About this task: The word "round" marks the lines to copy; find all of them in the entries below.

━━━━━━━━━━━━━━━━━━━━━━━━━━━━━━

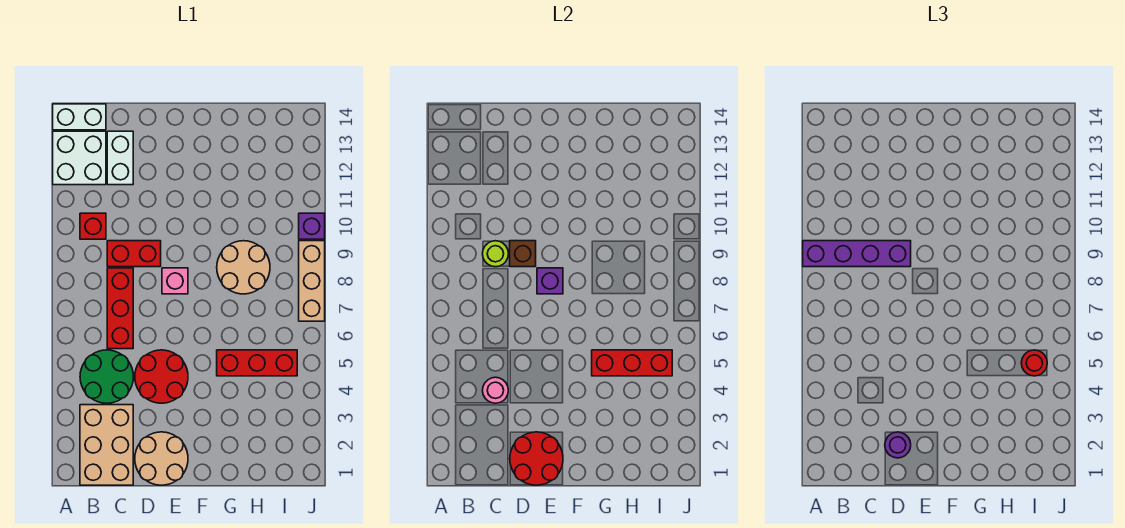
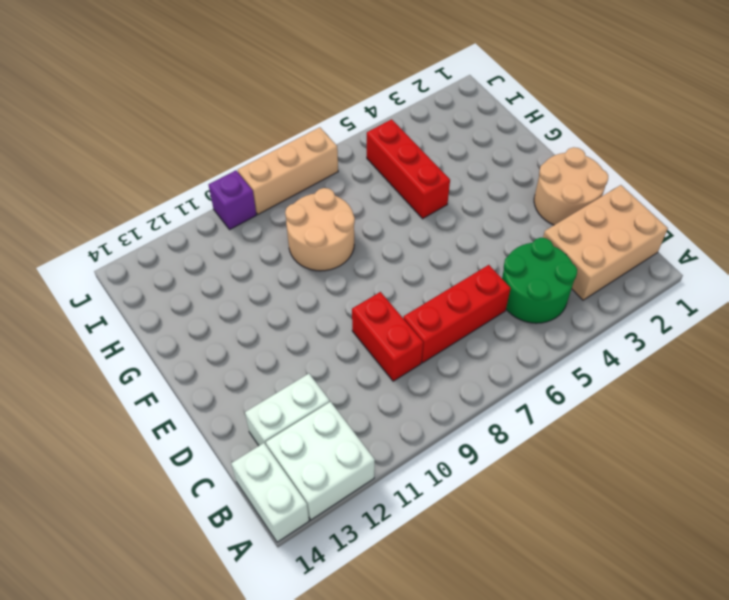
none -> red brick B10 level 1
none -> red round brick D4:E5 level 1
none -> pink brick E8 level 1

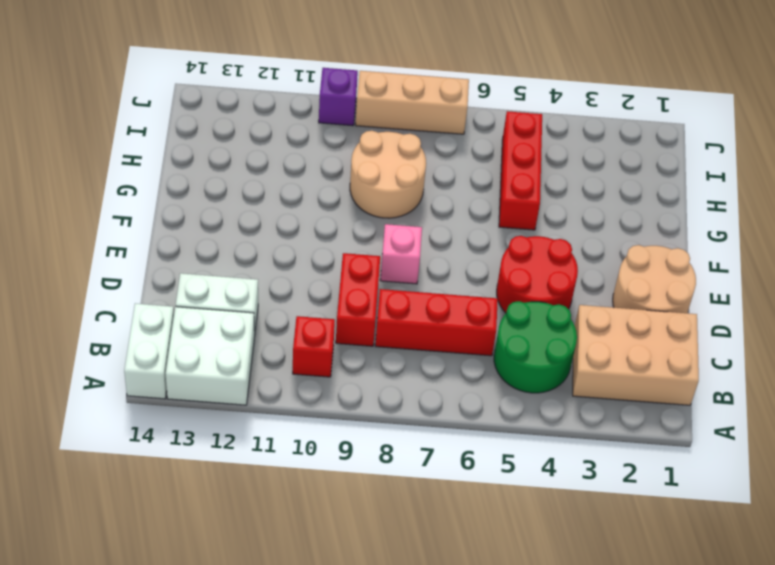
none -> pink round brick C4 level 2
none -> lime round brick C9 level 2
none -> red round brick D1:E2 level 2

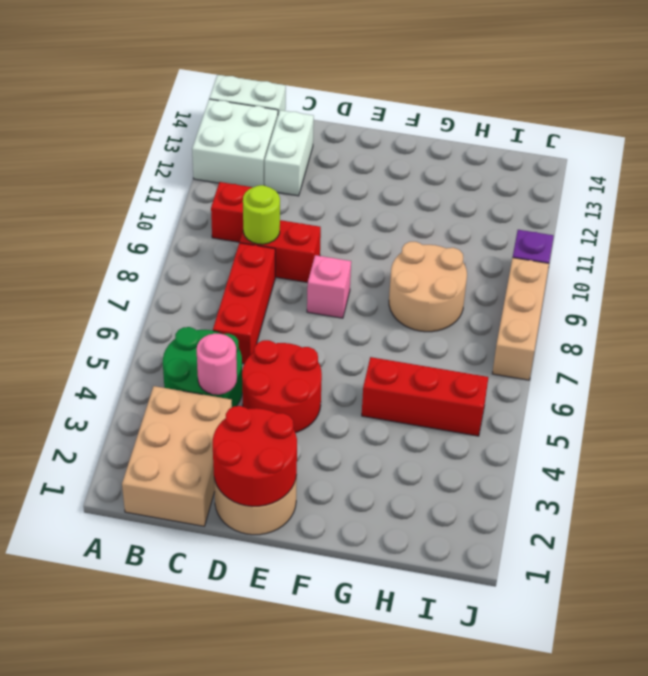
none -> brown brick D9 level 2
none -> purple brick E8 level 2
none -> red brick G5:I5 level 2

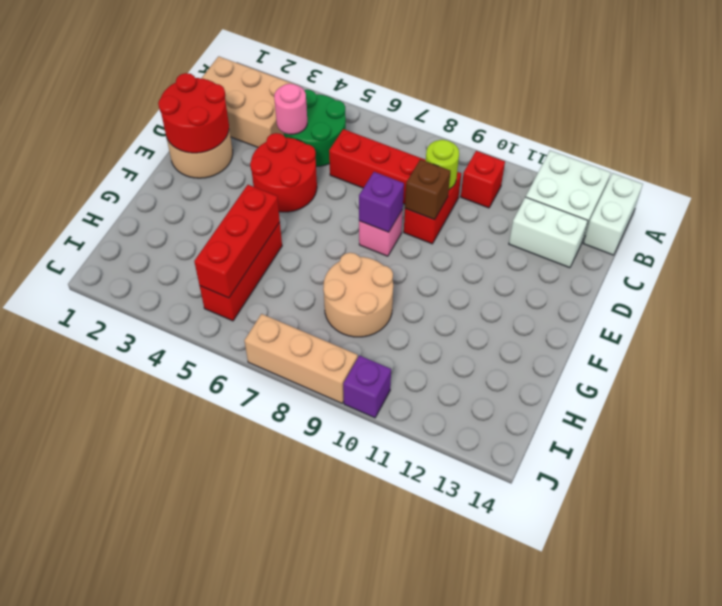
none -> purple brick A9:D9 level 3
none -> purple round brick D2 level 3
none -> red round brick I5 level 3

━━━━━━━━━━━━━━━━━━━━━━━━━━━━━━

Completed task:
none -> red round brick D4:E5 level 1
none -> pink round brick C4 level 2
none -> lime round brick C9 level 2
none -> red round brick D1:E2 level 2
none -> purple round brick D2 level 3
none -> red round brick I5 level 3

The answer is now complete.